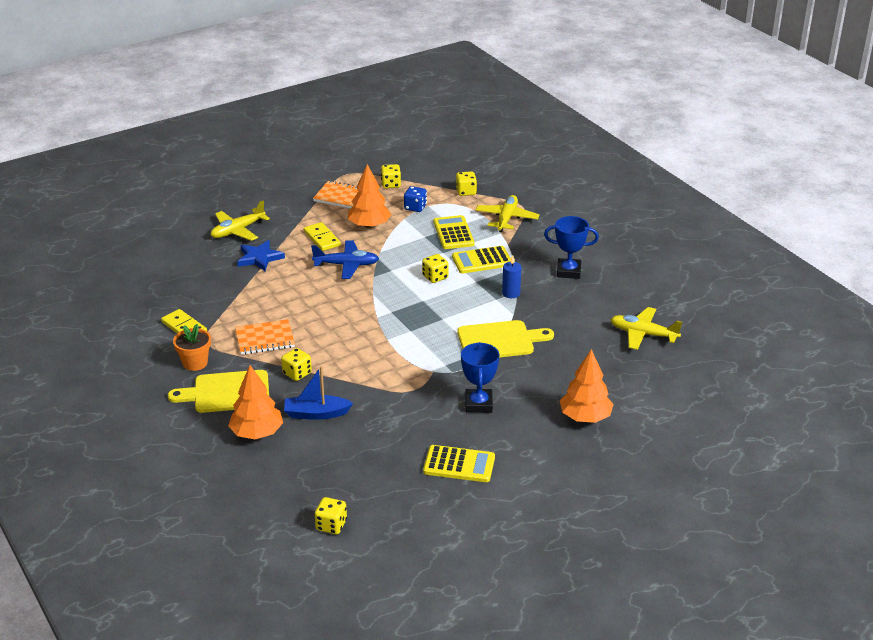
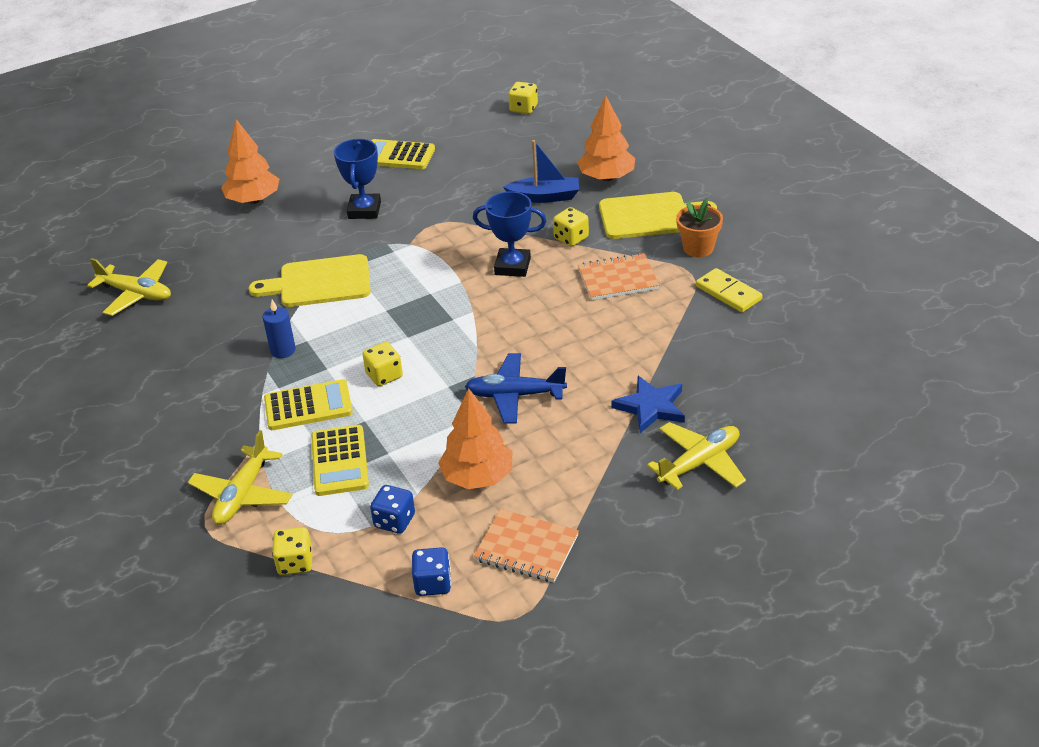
camera: 175 degrees left, 5 degrees up
(322, 238) = (556, 447): yellow domino -> none
(391, 184) = (433, 583): yellow dice -> blue dice
(568, 271) = (187, 388): blue trophy -> blue trophy (512, 266)

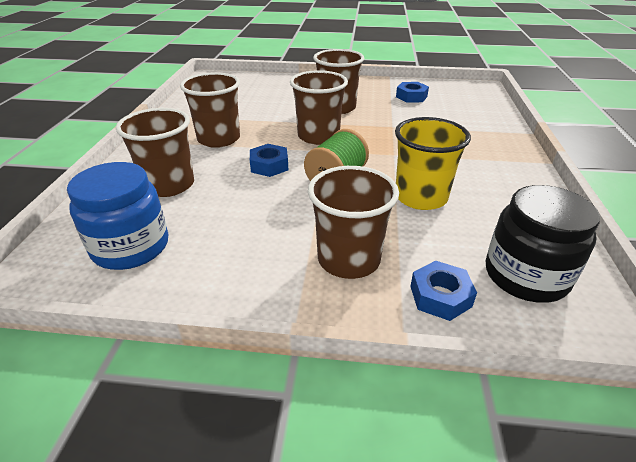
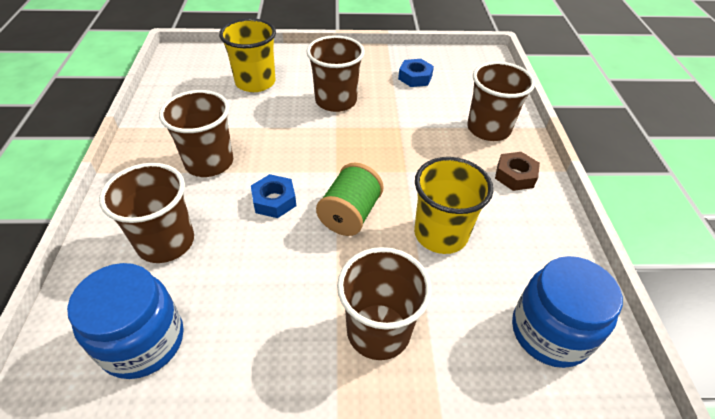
camera: 10 degrees left, 10 degrees up
(269, 94) = (255, 82): none -> yellow cup
(318, 136) = (321, 149): brown cup -> brown cup (488, 129)
(440, 296) = (473, 369): blue nut -> none
(499, 163) = (515, 175): none -> brown nut
(525, 275) = (550, 332): black jar -> blue jar

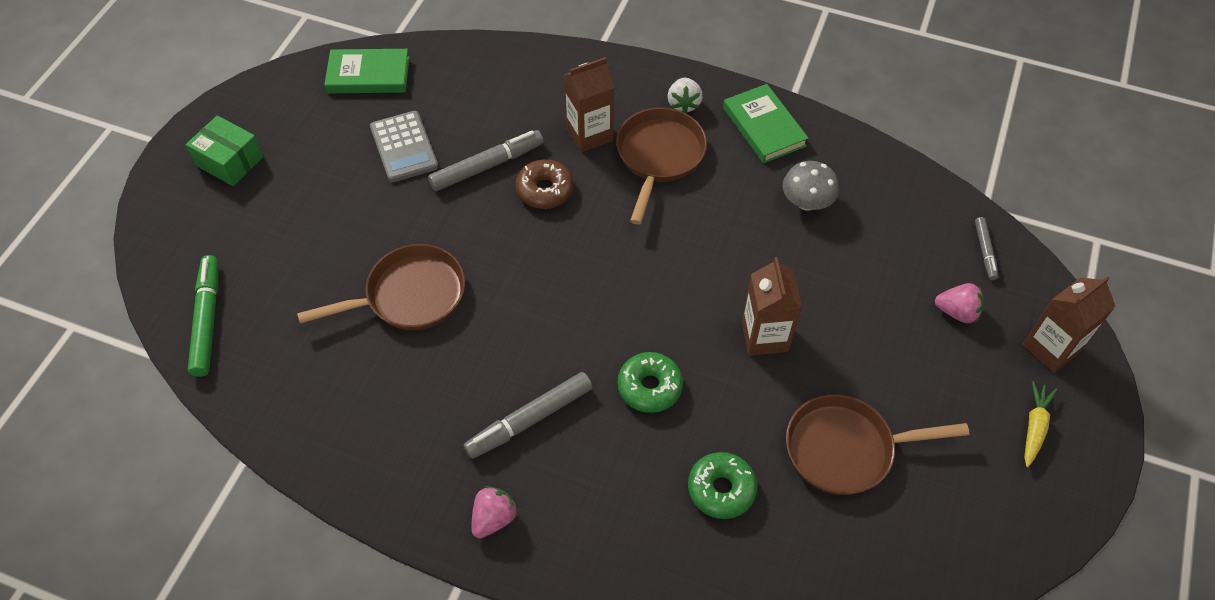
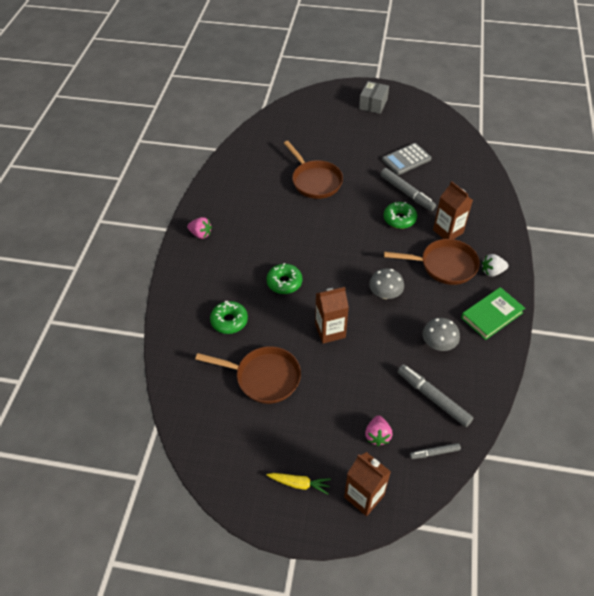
camera: 80 degrees right, 5 degrees down
(207, 320) = (283, 120): green marker -> none
(230, 161) = (373, 104): green box -> grey box
(368, 75) = (449, 136): green book -> none
(529, 420) = (255, 238): grey marker -> grey marker (433, 398)
(545, 190) = (399, 219): brown donut -> green donut
(701, 246) = (385, 294): none -> grey mushroom
(846, 449) = (264, 377): brown pan -> brown pan turned 120 degrees clockwise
══════
* REQUIREMENT
Write out the entries word for word. Skip the pictures.

* OUTPUT
camera: 175 degrees left, 5 degrees up
(322, 238) = (556, 447): yellow domino -> none
(391, 184) = (433, 583): yellow dice -> blue dice
(568, 271) = (187, 388): blue trophy -> blue trophy (512, 266)

camera: 10 degrees left, 10 degrees up
(269, 94) = (255, 82): none -> yellow cup
(318, 136) = (321, 149): brown cup -> brown cup (488, 129)
(440, 296) = (473, 369): blue nut -> none
(499, 163) = (515, 175): none -> brown nut
(525, 275) = (550, 332): black jar -> blue jar

camera: 80 degrees right, 5 degrees down
(207, 320) = (283, 120): green marker -> none
(230, 161) = (373, 104): green box -> grey box
(368, 75) = (449, 136): green book -> none
(529, 420) = (255, 238): grey marker -> grey marker (433, 398)
(545, 190) = (399, 219): brown donut -> green donut
(701, 246) = (385, 294): none -> grey mushroom
(846, 449) = (264, 377): brown pan -> brown pan turned 120 degrees clockwise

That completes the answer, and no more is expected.